> _HOW TO COMPLETE THIS TASK_
For the listing that follows, report how many lines contain the word "removed", giving the number and no other text.

Segment Start: PROVIDED MATERIAL

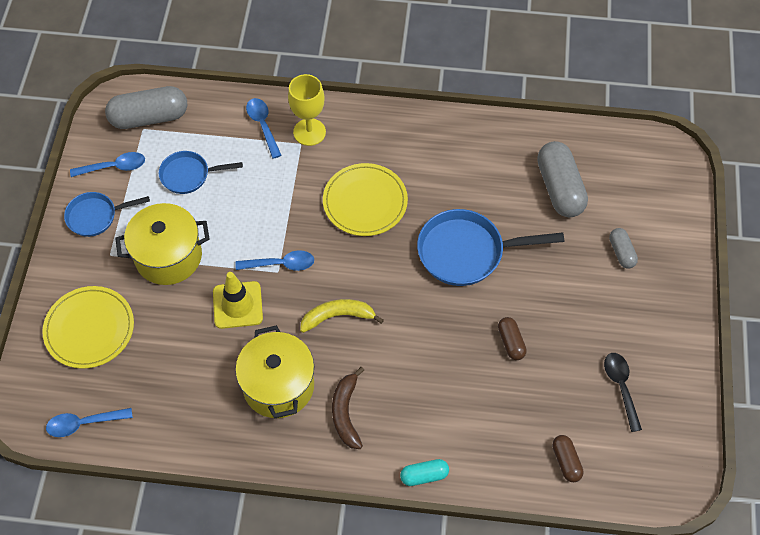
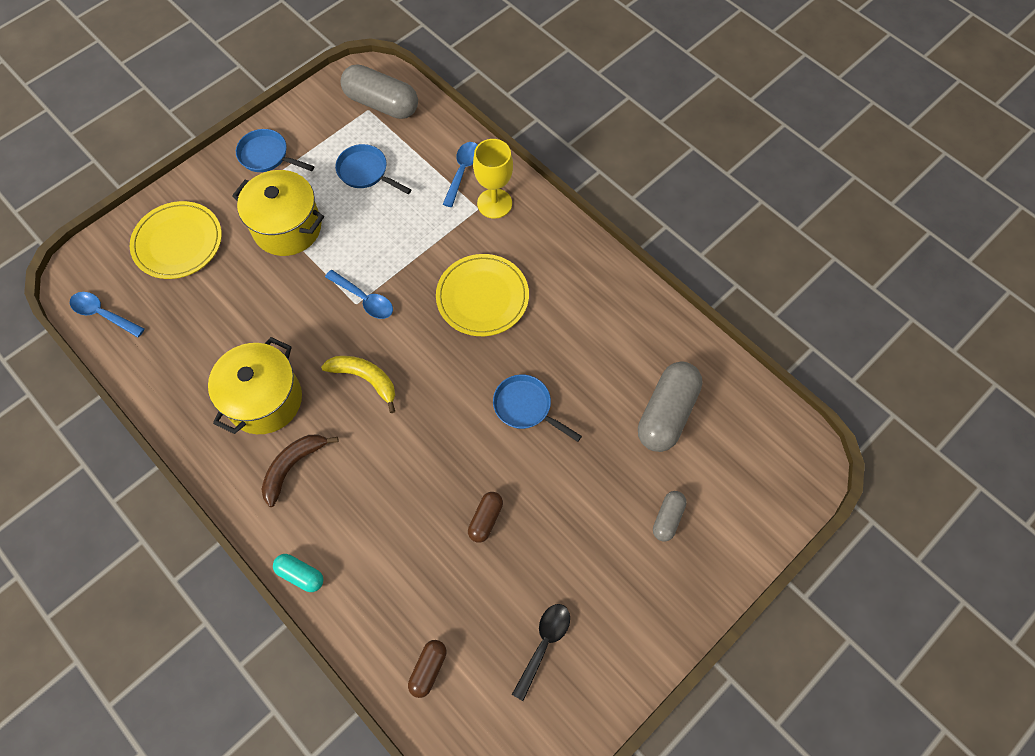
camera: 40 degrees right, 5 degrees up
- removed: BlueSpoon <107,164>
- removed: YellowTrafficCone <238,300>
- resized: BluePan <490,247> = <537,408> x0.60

Segment End: PROVIDED MATERIAL

> _RESPONSE AREA_
2